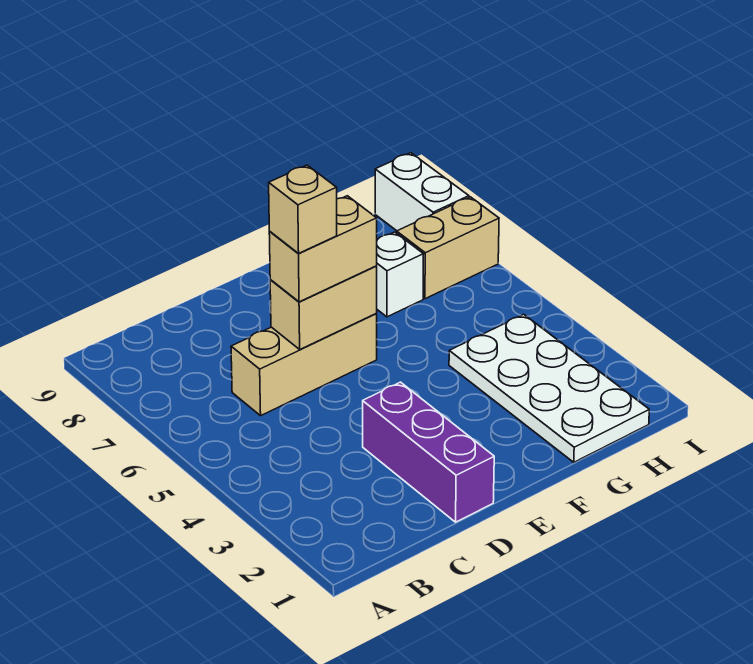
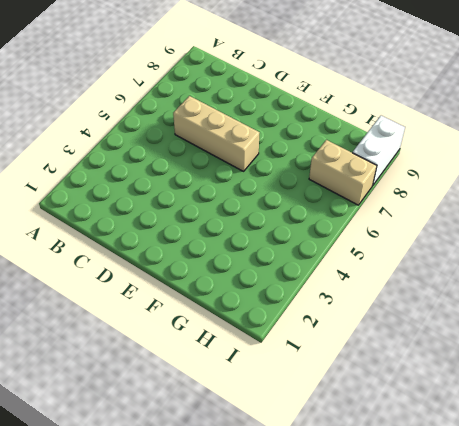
none -> purple brick D1:D3 level 1
none -> white plate G1:H4 level 1

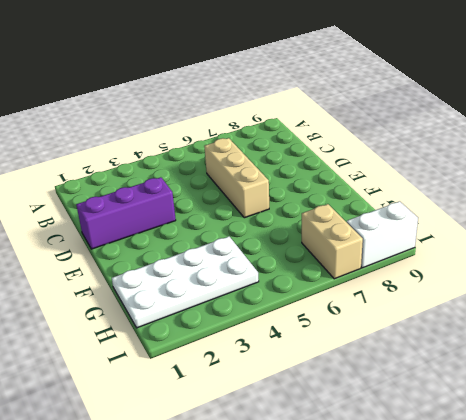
none -> white brick G7 level 1
none -> tan brick D6:E6 level 2

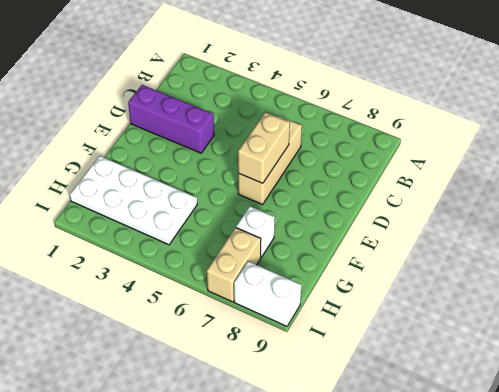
none -> tan brick D6:E6 level 3
none -> tan brick D6 level 4

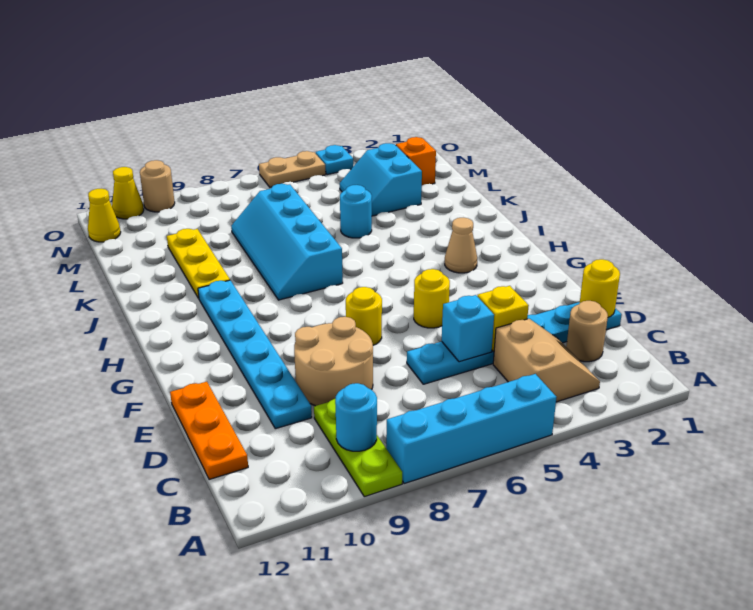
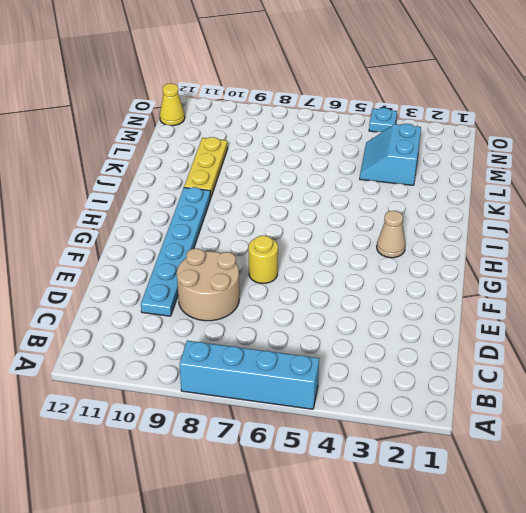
none -> lime plate A9:C9 level 1
none -> tan slope B3:C4 level 1 top 4
none -> tan round brick C2 level 1

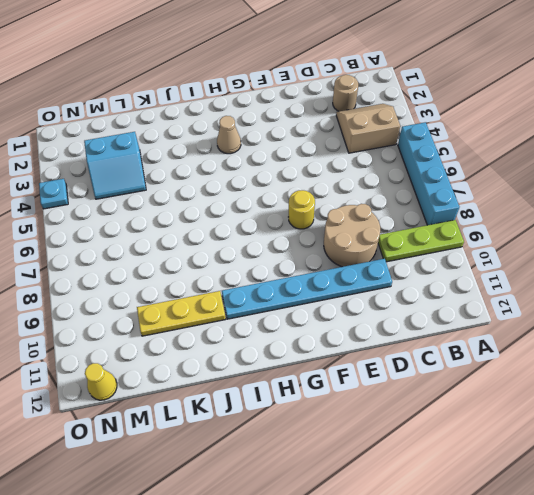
none -> orange plate C12:E12 level 1
none -> cyan plate D1:D6 level 1
none -> yellow round brick F5 level 1

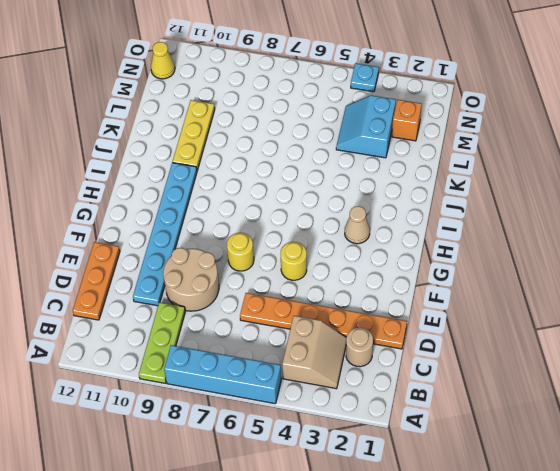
orange plate D1:D6 level 1 -> cyan plate D1:D6 level 1
none -> cyan slope I7:L8 level 1 top 7
none -> cyan round brick K5 level 1
none -> tan plate O5:O6 level 1

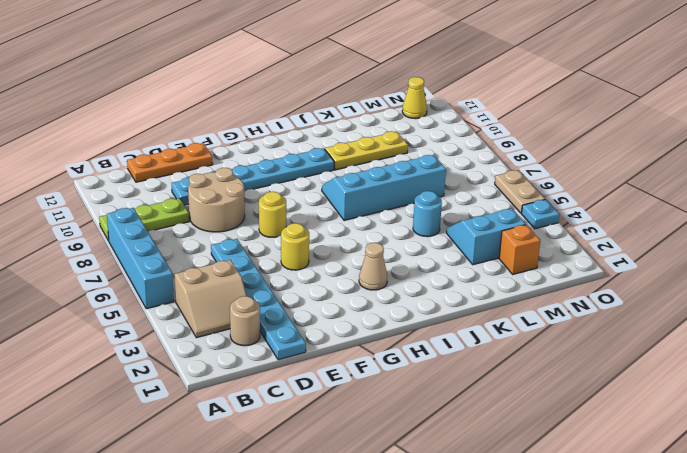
none -> tan round brick O10 level 1
none -> yellow cone O11 level 1
none -> cyan round brick B9 level 2

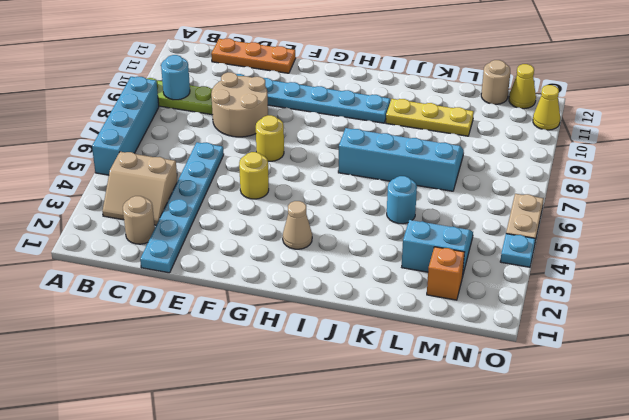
tan round brick M12 level 1 -> tan round brick O10 level 1
none -> yellow round brick D1 level 2
none -> yellow brick D4 level 2
none -> cyan brick D5 level 2

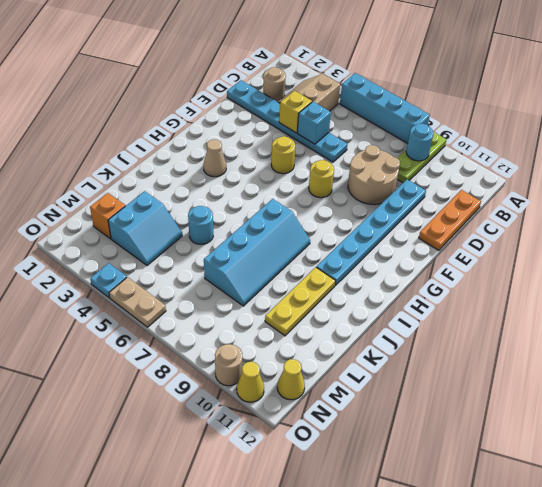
none -> yellow round brick D1 level 2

○ ○ ○ ○ ○ ○ ○

◆ Your goal:
Pictures are to be left out, and each line from the one that contains "none -> tan plate O5:O6 level 1" through the end of the listing is to be copied exactly.

◆ Task answer:
none -> tan plate O5:O6 level 1

none -> tan round brick O10 level 1
none -> yellow cone O11 level 1
none -> cyan round brick B9 level 2

tan round brick M12 level 1 -> tan round brick O10 level 1
none -> yellow round brick D1 level 2
none -> yellow brick D4 level 2
none -> cyan brick D5 level 2

none -> yellow round brick D1 level 2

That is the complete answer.